■ WHAT TO DO: Return the run of lines below that opens with the line containing "D1: diode (A" and closes with the line containing "U3: MC14017 -> CD4017", keeping each one exact.

■ EXTRACTED MATERIAL:
==*==

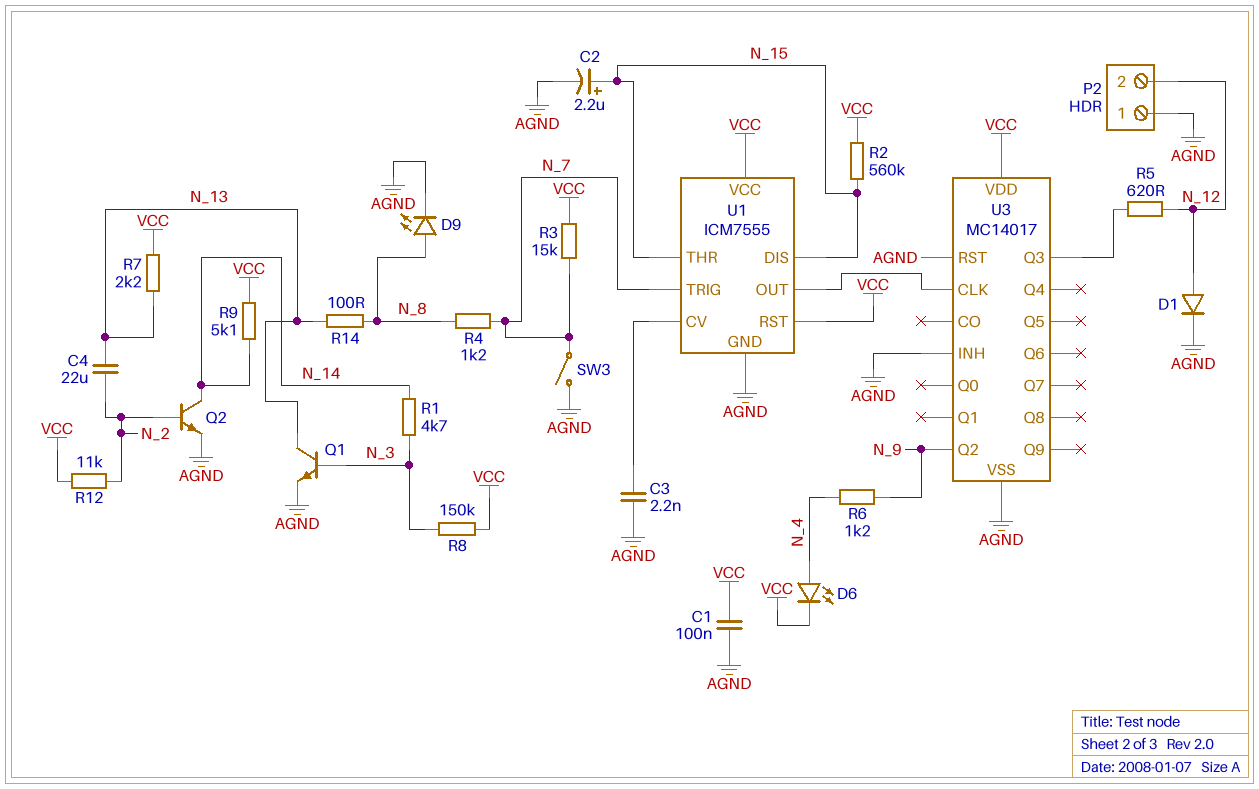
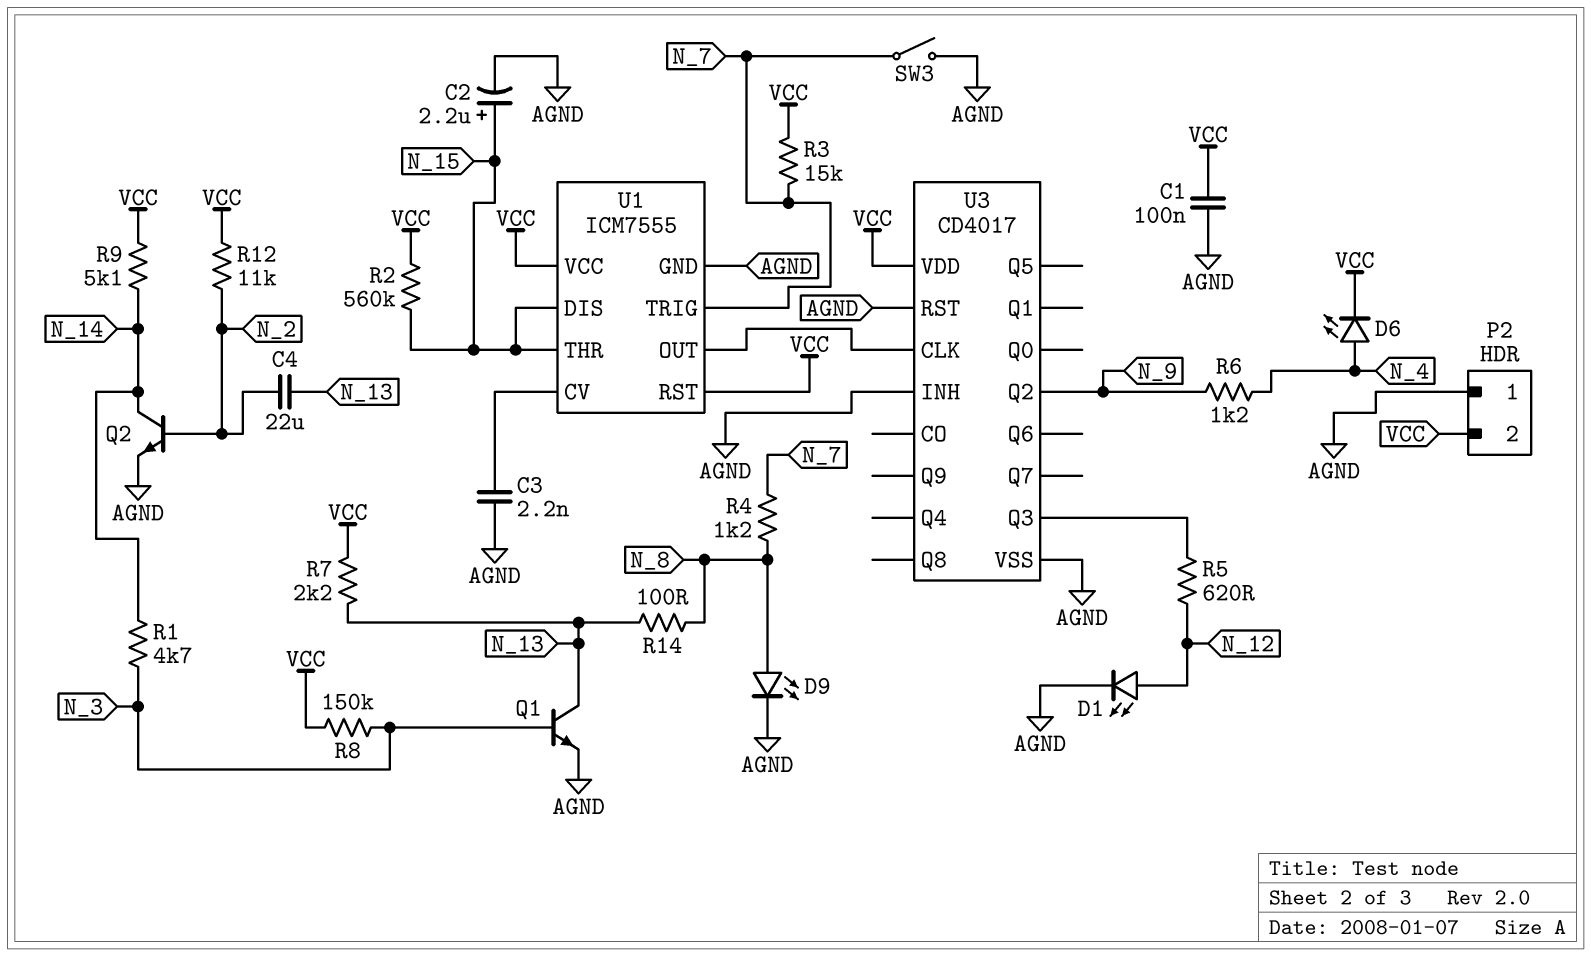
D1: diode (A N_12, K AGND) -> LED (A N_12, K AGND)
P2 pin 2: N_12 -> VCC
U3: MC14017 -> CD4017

==*==

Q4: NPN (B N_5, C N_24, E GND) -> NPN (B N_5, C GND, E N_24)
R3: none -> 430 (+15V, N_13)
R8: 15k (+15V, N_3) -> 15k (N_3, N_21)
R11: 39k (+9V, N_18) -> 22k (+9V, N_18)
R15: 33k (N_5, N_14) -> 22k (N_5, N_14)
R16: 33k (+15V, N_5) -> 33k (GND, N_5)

==*==

■ EXPECTED ANSWER:
D1: diode (A N_12, K AGND) -> LED (A N_12, K AGND)
P2 pin 2: N_12 -> VCC
U3: MC14017 -> CD4017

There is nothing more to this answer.